● GOAL OF THE EXERCISE:
Write down exactly what lies from the line containing "repainted: orange-coloured eyeglasses" to the end of the records, inclusive, and omit the pictures.

● Data entries:
# # #
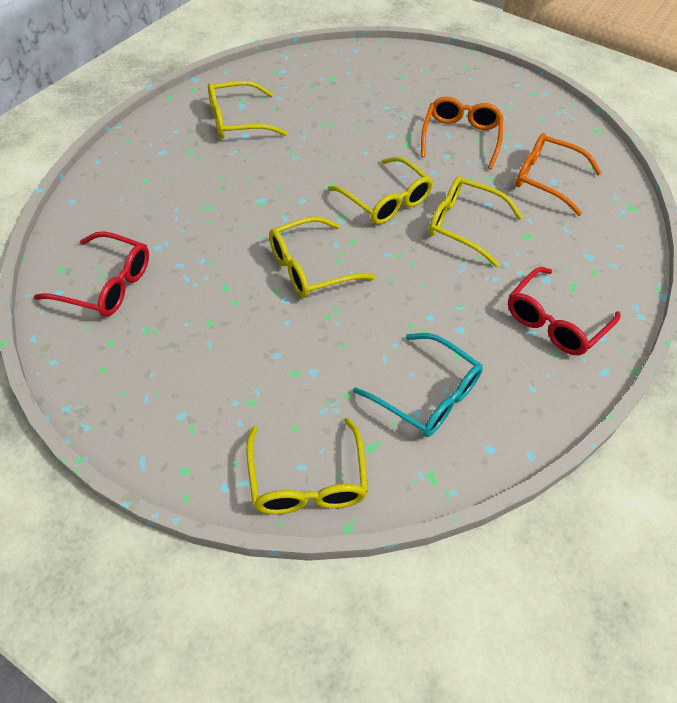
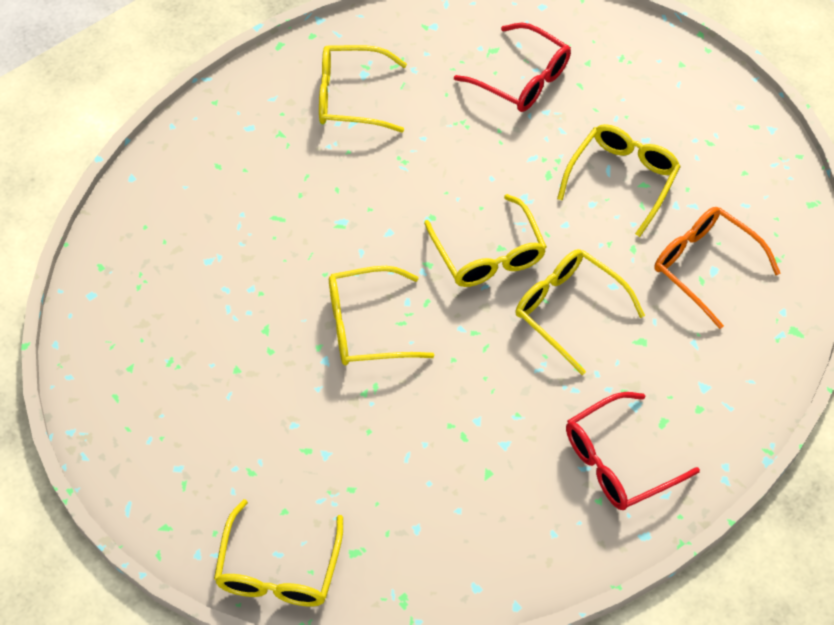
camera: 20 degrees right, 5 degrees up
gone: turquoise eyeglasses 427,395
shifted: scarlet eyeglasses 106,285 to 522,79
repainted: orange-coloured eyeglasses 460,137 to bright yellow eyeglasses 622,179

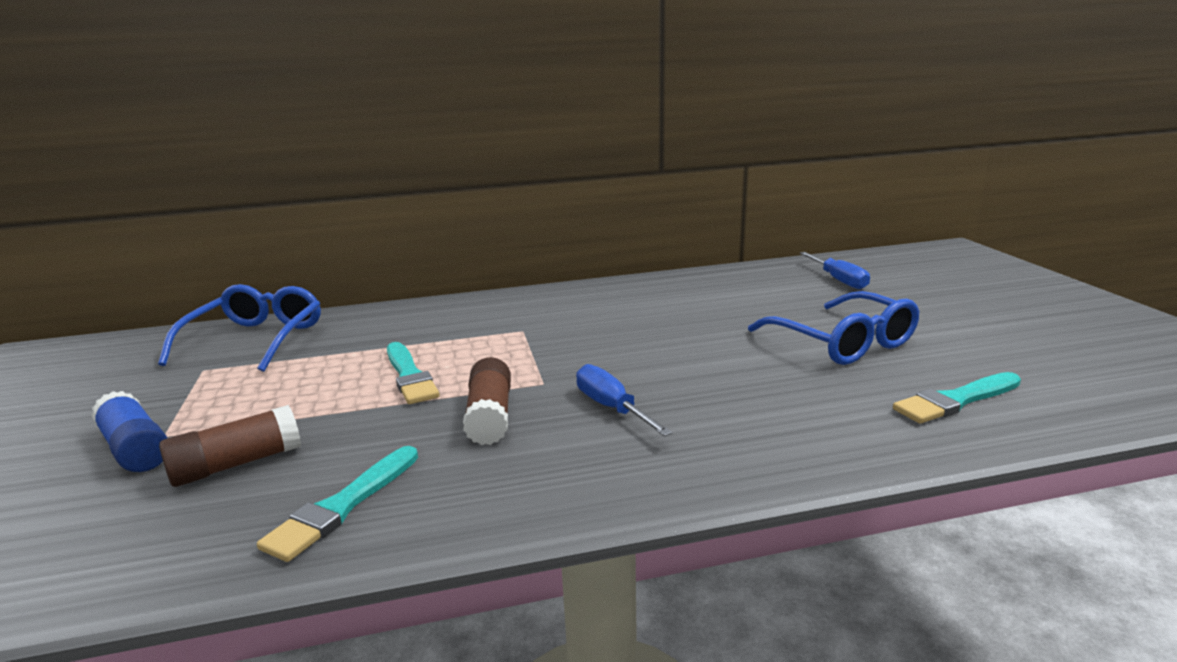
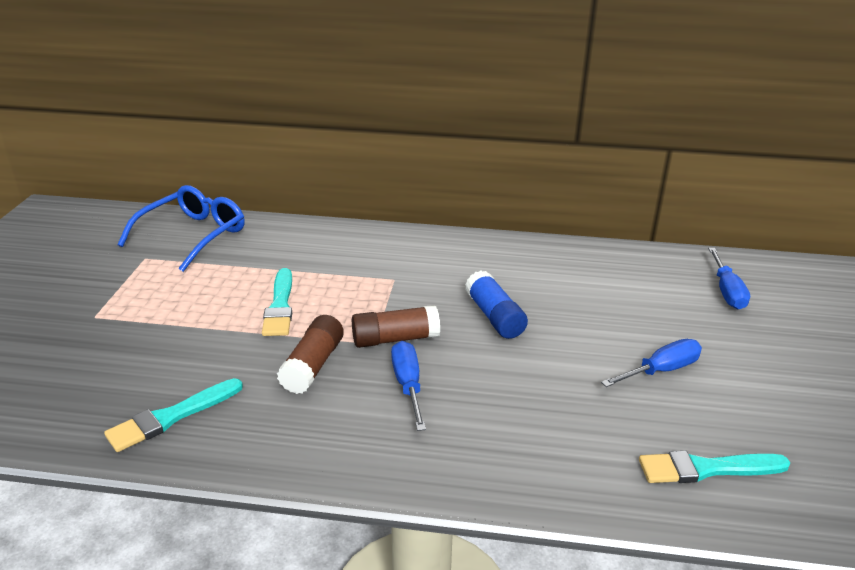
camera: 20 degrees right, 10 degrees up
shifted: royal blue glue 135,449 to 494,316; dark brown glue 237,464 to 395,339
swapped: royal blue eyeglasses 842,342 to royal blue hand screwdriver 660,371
# # #
● ANSWER TO THIS PROBLEM:
repainted: orange-coloured eyeglasses 460,137 to bright yellow eyeglasses 622,179

camera: 20 degrees right, 10 degrees up
shifted: royal blue glue 135,449 to 494,316; dark brown glue 237,464 to 395,339
swapped: royal blue eyeglasses 842,342 to royal blue hand screwdriver 660,371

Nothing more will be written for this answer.